[[ Supplied material open ]]
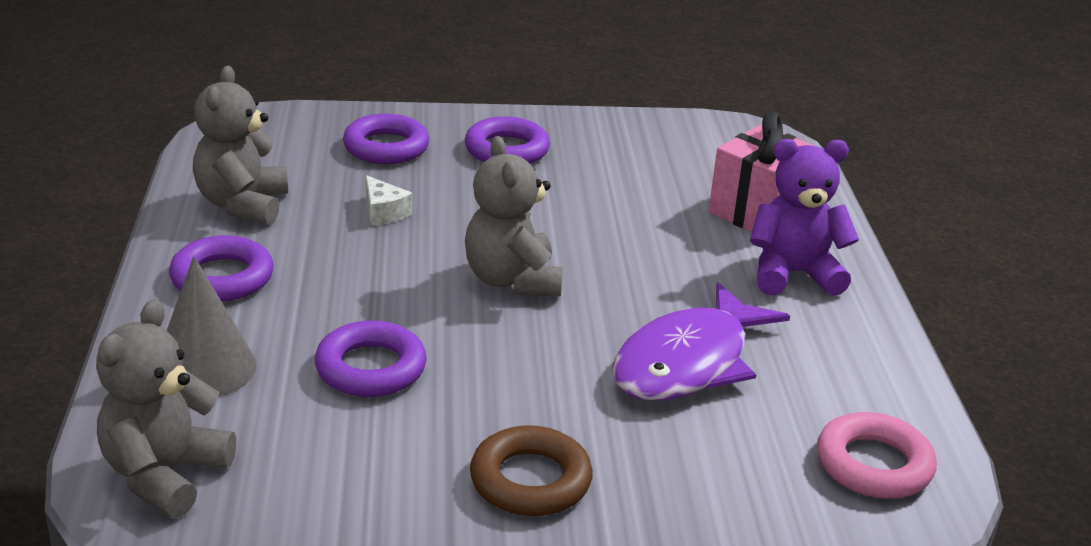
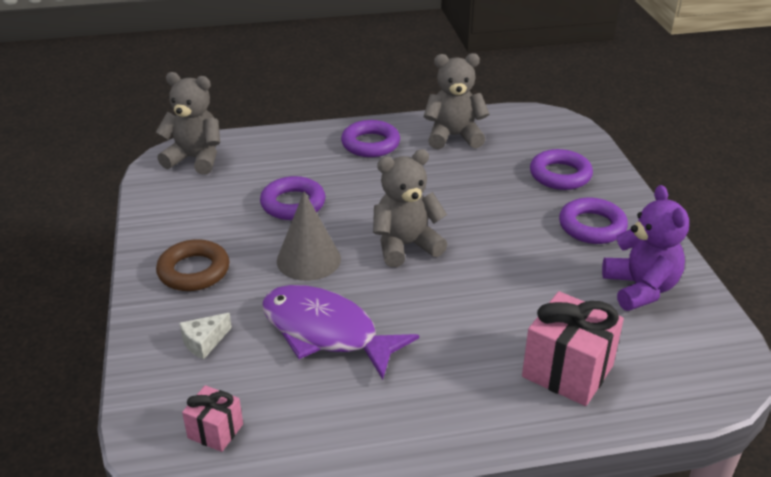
camera: 85 degrees right, 5 degrees up
grey cone [166,256,257,396] -> grey cone moved to [277,191,341,281]
white cheese [366,175,413,226] -> white cheese moved to [179,313,232,360]
purple teddy bear [750,139,859,296] -> purple teddy bear moved to [602,185,689,311]
pink ring [817,412,937,499] -> pink gift [182,385,243,452]

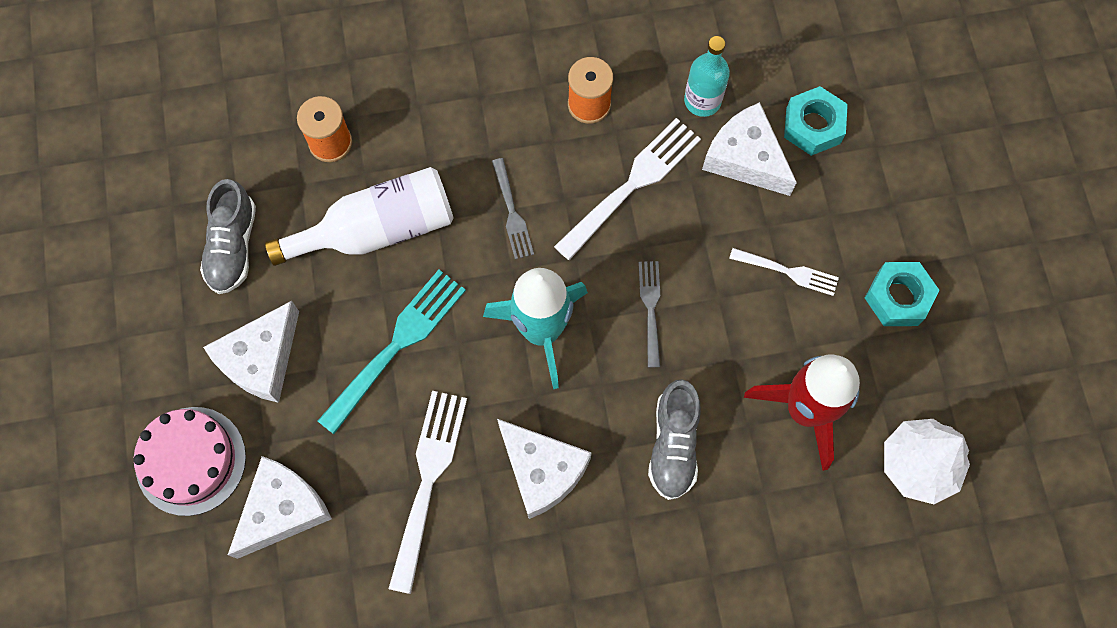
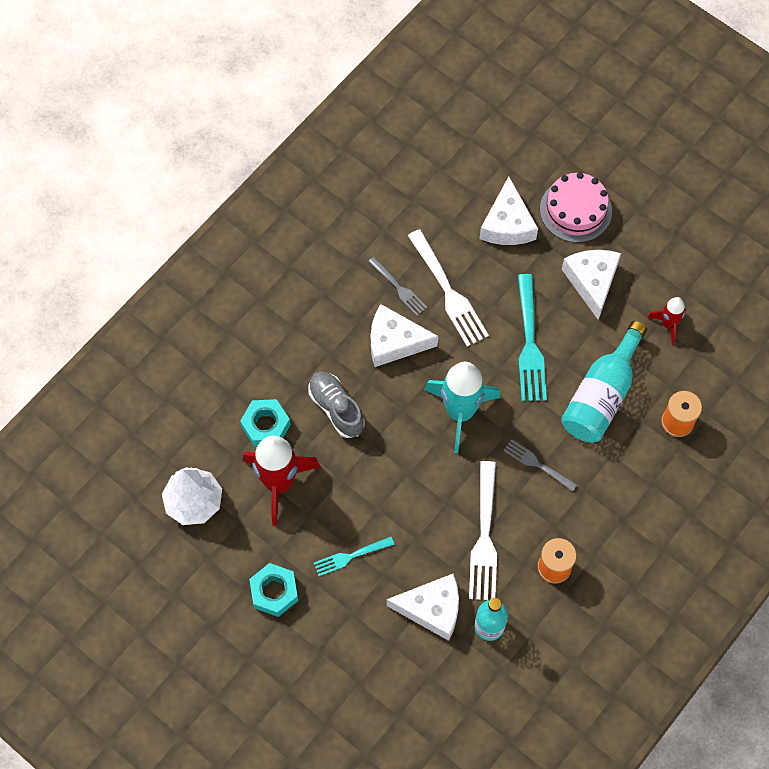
camera: 140 degrees right, 5 degrees down
grey shoe [200,179,256,294] -> red rocket [647,297,686,345]
white bottle [265,167,454,266] -> turquoise bottle [561,321,647,443]
grey fork [639,261,660,367] -> grey fork moved to [368,257,427,316]
white fork [729,248,839,296] -> turquoise fork [314,537,395,576]
turquoise nut [784,86,848,156] -> turquoise nut moved to [240,399,291,447]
[[ Supplied material closed ]]
Requirement
Above are the records; print them all exactly and keep the pictures out.

Task result
camera: 85 degrees right, 5 degrees up
grey cone [166,256,257,396] -> grey cone moved to [277,191,341,281]
white cheese [366,175,413,226] -> white cheese moved to [179,313,232,360]
purple teddy bear [750,139,859,296] -> purple teddy bear moved to [602,185,689,311]
pink ring [817,412,937,499] -> pink gift [182,385,243,452]

camera: 140 degrees right, 5 degrees down
grey shoe [200,179,256,294] -> red rocket [647,297,686,345]
white bottle [265,167,454,266] -> turquoise bottle [561,321,647,443]
grey fork [639,261,660,367] -> grey fork moved to [368,257,427,316]
white fork [729,248,839,296] -> turquoise fork [314,537,395,576]
turquoise nut [784,86,848,156] -> turquoise nut moved to [240,399,291,447]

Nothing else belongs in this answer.